* WORK INSTRUCTION
Set down again exactly the lines of the listing below that fall between the line holding "Salro 8: [484,317,519,352]" and the line holding "Mockup HD: [807,365,841,389]", inclusive.

* SOURCE MATERIAL

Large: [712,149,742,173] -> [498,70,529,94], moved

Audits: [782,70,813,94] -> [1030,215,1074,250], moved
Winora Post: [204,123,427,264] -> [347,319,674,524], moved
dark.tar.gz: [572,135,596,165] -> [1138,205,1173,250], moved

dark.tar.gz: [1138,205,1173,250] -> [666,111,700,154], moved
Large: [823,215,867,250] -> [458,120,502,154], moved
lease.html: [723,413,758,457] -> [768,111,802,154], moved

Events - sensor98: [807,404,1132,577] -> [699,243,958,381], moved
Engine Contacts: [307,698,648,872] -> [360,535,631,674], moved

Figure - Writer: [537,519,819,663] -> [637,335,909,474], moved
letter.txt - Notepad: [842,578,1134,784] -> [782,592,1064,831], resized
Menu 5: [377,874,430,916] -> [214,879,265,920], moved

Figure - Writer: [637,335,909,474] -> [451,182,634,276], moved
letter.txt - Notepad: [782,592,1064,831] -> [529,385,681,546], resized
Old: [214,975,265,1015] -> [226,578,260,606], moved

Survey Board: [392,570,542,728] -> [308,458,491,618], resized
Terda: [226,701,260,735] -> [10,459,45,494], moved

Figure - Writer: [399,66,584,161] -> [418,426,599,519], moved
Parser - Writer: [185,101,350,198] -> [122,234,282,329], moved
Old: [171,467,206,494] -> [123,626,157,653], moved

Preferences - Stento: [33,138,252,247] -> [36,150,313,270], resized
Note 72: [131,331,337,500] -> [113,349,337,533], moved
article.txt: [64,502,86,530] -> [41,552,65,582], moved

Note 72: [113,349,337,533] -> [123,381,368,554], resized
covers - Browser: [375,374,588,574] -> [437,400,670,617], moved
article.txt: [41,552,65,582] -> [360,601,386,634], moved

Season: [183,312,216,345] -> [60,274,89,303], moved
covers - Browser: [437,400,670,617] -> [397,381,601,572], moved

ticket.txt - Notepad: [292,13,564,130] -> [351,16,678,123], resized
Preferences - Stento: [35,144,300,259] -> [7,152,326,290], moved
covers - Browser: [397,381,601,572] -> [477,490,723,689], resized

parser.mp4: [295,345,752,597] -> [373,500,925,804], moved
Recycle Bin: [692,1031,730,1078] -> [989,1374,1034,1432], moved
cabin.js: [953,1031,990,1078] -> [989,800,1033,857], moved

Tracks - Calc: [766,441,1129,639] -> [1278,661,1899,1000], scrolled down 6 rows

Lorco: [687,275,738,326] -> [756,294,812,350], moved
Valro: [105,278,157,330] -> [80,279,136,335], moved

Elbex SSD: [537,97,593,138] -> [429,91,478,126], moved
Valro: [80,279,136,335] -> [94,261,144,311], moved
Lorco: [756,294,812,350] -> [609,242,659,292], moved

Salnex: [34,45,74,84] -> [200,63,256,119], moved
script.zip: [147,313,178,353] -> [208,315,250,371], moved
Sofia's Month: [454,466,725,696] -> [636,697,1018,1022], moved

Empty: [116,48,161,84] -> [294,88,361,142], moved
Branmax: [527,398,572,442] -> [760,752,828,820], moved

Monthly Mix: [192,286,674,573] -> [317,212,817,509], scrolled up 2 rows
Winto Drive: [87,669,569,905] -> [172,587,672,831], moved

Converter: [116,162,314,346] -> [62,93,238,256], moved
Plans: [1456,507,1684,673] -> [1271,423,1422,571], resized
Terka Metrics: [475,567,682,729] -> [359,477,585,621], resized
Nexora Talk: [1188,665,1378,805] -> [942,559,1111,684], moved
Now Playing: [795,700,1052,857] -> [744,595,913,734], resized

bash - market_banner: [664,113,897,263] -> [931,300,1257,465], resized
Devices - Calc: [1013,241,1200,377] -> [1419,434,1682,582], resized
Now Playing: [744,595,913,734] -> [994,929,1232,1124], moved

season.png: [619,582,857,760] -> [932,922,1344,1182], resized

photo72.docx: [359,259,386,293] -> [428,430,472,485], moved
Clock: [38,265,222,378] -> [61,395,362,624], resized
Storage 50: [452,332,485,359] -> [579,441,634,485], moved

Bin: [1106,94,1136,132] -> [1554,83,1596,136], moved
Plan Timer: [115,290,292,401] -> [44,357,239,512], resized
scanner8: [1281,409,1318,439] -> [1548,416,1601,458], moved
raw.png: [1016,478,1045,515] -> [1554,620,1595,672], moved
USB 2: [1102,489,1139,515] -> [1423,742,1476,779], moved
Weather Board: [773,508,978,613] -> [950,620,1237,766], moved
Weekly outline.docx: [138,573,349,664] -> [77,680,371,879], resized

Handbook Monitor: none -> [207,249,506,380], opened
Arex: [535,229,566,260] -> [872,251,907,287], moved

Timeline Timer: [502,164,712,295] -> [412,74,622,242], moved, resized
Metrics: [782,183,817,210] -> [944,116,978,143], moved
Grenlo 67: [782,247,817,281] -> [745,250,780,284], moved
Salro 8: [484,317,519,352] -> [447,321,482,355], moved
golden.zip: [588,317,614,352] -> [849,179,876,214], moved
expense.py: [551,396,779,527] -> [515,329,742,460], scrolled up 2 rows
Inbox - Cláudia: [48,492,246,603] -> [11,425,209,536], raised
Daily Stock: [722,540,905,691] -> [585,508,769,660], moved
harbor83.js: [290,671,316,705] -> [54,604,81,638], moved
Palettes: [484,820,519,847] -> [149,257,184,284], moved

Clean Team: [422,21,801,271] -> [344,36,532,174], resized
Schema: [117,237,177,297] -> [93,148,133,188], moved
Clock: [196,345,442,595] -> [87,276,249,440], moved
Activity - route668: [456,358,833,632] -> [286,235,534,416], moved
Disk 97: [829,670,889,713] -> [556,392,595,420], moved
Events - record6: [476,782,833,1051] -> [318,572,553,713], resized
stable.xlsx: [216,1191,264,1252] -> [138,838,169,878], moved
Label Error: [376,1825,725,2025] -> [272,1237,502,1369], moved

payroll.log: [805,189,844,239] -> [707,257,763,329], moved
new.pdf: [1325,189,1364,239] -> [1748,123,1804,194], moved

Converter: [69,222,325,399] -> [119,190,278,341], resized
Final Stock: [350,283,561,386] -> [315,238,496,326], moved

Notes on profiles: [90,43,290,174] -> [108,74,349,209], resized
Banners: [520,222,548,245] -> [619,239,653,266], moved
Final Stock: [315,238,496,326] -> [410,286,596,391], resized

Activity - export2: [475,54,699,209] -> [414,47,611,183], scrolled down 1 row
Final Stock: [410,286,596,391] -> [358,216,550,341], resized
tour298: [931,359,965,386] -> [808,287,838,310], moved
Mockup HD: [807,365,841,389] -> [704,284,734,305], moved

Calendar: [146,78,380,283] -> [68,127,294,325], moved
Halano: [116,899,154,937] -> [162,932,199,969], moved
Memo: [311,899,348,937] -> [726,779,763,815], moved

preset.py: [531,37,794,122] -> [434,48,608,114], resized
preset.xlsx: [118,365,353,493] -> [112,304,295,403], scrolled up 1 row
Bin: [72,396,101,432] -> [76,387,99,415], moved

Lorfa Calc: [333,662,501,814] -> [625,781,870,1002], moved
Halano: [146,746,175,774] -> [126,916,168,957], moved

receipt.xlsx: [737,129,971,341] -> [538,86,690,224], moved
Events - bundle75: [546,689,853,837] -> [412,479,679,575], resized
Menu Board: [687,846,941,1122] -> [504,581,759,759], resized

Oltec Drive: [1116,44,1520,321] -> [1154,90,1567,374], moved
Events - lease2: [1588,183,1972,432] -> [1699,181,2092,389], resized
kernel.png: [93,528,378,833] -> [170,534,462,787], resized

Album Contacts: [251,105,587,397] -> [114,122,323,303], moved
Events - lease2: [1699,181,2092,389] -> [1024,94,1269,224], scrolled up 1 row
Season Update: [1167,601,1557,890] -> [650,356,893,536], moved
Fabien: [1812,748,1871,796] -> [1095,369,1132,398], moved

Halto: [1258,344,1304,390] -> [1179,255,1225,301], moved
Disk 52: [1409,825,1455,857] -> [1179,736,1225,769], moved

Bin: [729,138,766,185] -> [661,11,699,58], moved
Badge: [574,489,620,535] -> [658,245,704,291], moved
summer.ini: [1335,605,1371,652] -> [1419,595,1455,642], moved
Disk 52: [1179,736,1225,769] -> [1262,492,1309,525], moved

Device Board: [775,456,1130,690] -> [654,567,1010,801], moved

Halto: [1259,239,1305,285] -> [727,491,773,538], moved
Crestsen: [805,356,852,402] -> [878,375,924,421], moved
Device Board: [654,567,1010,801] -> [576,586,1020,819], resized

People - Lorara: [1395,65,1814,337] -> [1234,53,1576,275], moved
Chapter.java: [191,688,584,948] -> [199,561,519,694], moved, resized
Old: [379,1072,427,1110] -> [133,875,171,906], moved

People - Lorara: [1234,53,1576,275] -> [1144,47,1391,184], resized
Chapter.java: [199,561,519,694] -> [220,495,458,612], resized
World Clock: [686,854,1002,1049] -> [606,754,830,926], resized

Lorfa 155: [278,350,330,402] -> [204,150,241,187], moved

* FINISHED TASK
Salro 8: [484,317,519,352] -> [447,321,482,355], moved
golden.zip: [588,317,614,352] -> [849,179,876,214], moved
expense.py: [551,396,779,527] -> [515,329,742,460], scrolled up 2 rows
Inbox - Cláudia: [48,492,246,603] -> [11,425,209,536], raised
Daily Stock: [722,540,905,691] -> [585,508,769,660], moved
harbor83.js: [290,671,316,705] -> [54,604,81,638], moved
Palettes: [484,820,519,847] -> [149,257,184,284], moved

Clean Team: [422,21,801,271] -> [344,36,532,174], resized
Schema: [117,237,177,297] -> [93,148,133,188], moved
Clock: [196,345,442,595] -> [87,276,249,440], moved
Activity - route668: [456,358,833,632] -> [286,235,534,416], moved
Disk 97: [829,670,889,713] -> [556,392,595,420], moved
Events - record6: [476,782,833,1051] -> [318,572,553,713], resized
stable.xlsx: [216,1191,264,1252] -> [138,838,169,878], moved
Label Error: [376,1825,725,2025] -> [272,1237,502,1369], moved

payroll.log: [805,189,844,239] -> [707,257,763,329], moved
new.pdf: [1325,189,1364,239] -> [1748,123,1804,194], moved

Converter: [69,222,325,399] -> [119,190,278,341], resized
Final Stock: [350,283,561,386] -> [315,238,496,326], moved

Notes on profiles: [90,43,290,174] -> [108,74,349,209], resized
Banners: [520,222,548,245] -> [619,239,653,266], moved
Final Stock: [315,238,496,326] -> [410,286,596,391], resized

Activity - export2: [475,54,699,209] -> [414,47,611,183], scrolled down 1 row
Final Stock: [410,286,596,391] -> [358,216,550,341], resized
tour298: [931,359,965,386] -> [808,287,838,310], moved
Mockup HD: [807,365,841,389] -> [704,284,734,305], moved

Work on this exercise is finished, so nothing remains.